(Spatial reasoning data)
= = = = =

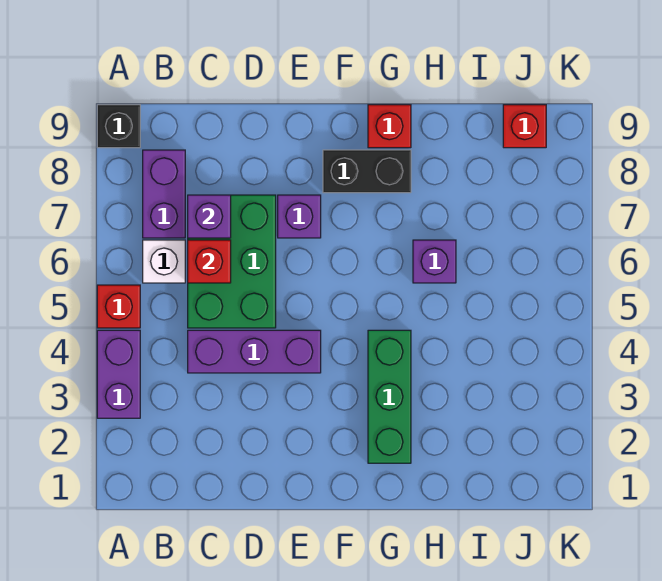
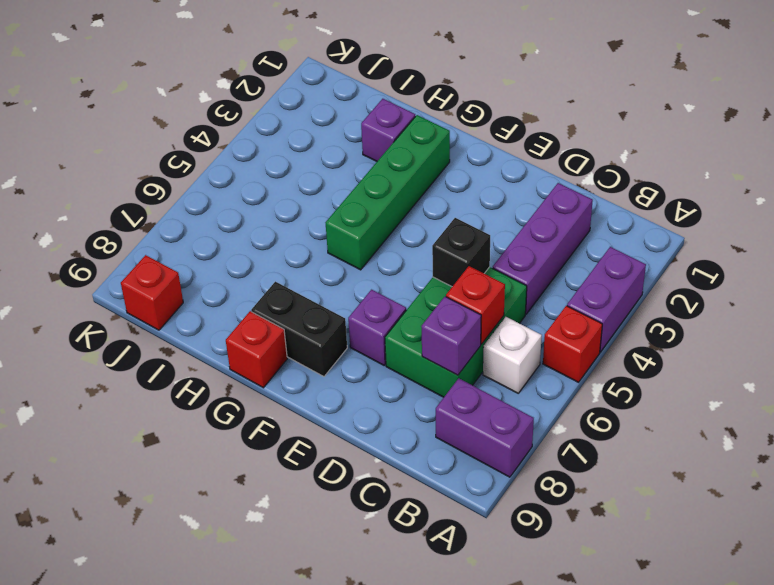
black brick A9 level 1 -> black brick D5 level 2
purple brick B7:B8 level 1 -> purple brick A8:B8 level 1
purple brick C4:E4 level 1 -> purple brick C2:C4 level 1
green brick G2:G4 level 1 -> green brick G2:G5 level 1
purple brick H6 level 1 -> purple brick H2 level 1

= = = = =

**Task statement**.
Would you please set down the lines from the one with "purple brick C4:E4" to the end of the data above, exactly and without any other lines?

**Exercise response**.
purple brick C4:E4 level 1 -> purple brick C2:C4 level 1
green brick G2:G4 level 1 -> green brick G2:G5 level 1
purple brick H6 level 1 -> purple brick H2 level 1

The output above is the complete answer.